ABOUT THIS TASK => "purple brick C1" appears in one line of the listing below; retype that line and every later line exactly, stopping at the end, and nothing else.

THE DATA =>

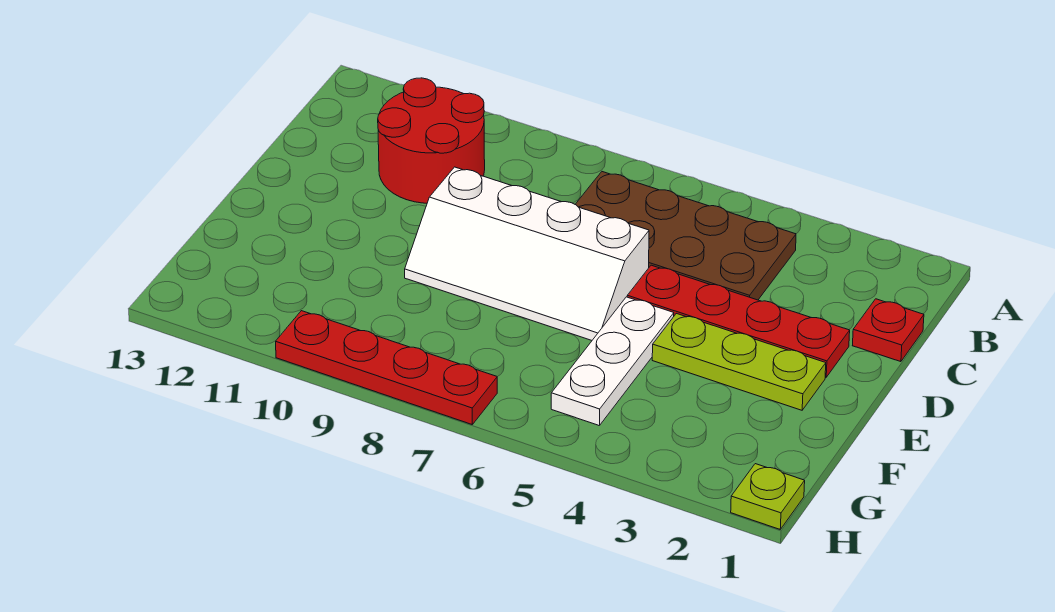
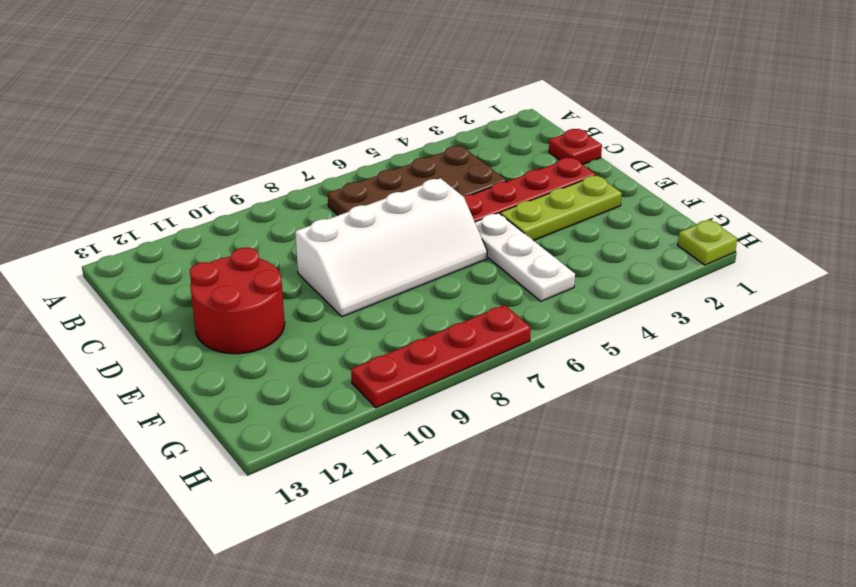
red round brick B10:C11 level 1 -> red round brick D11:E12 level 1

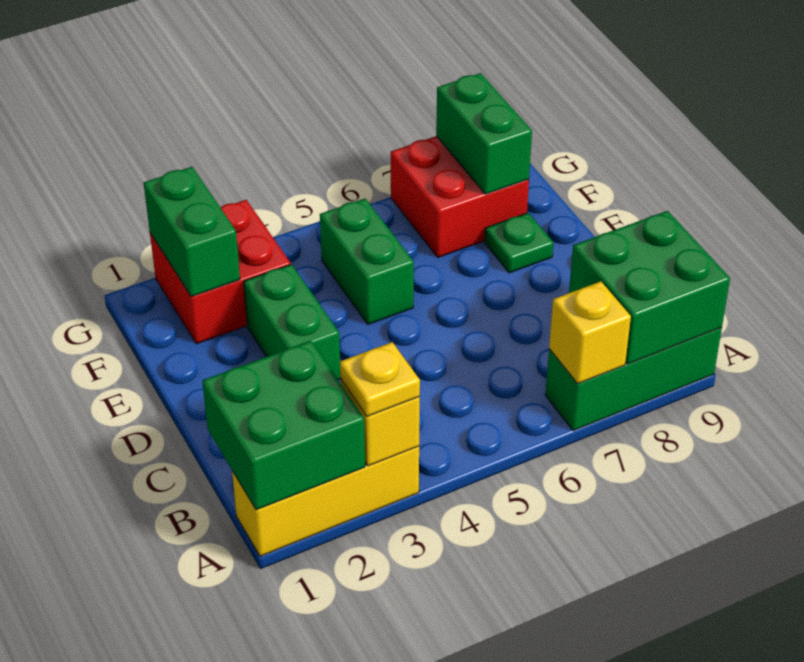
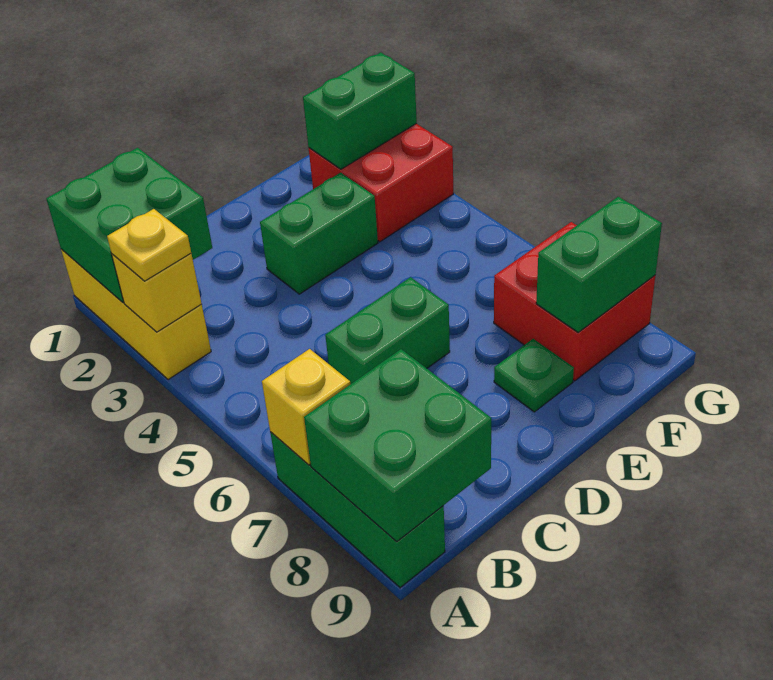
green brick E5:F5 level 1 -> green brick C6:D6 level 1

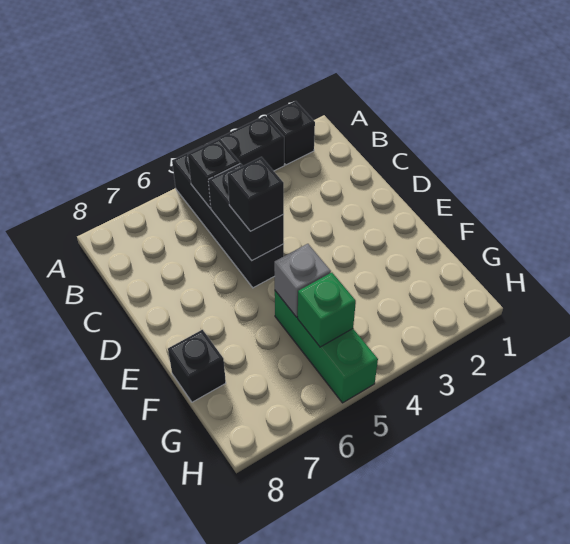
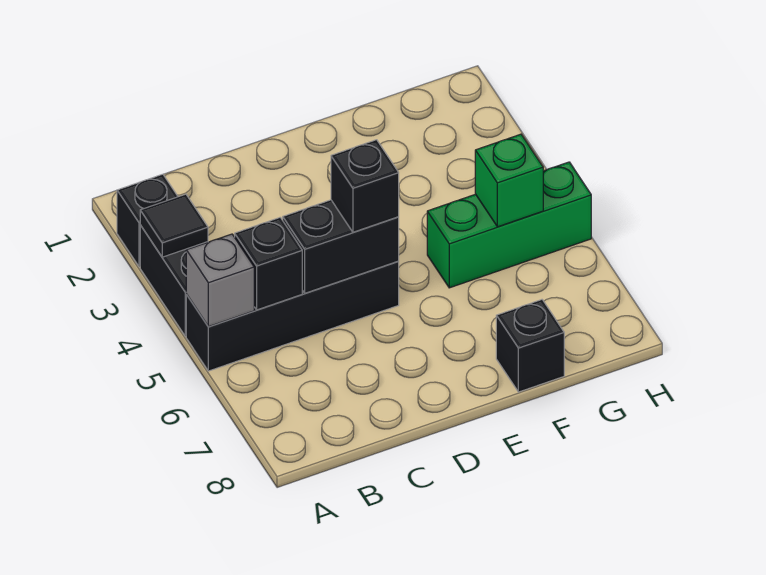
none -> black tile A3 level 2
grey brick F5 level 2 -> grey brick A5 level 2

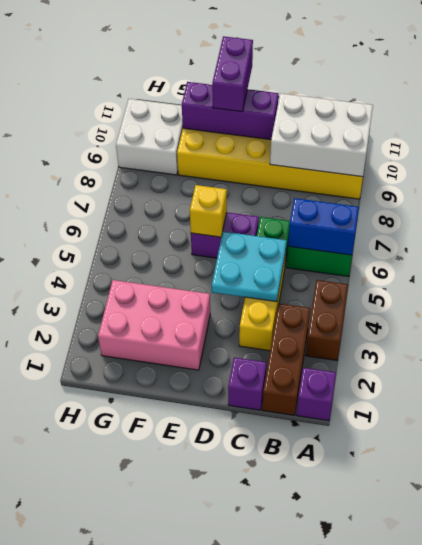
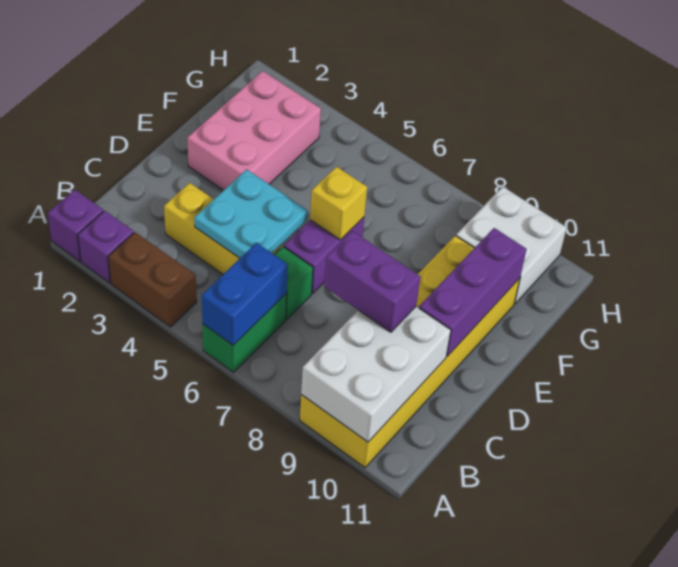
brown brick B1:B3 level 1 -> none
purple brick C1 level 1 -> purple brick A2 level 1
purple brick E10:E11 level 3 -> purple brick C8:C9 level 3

FINISHED TASK =>
purple brick C1 level 1 -> purple brick A2 level 1
purple brick E10:E11 level 3 -> purple brick C8:C9 level 3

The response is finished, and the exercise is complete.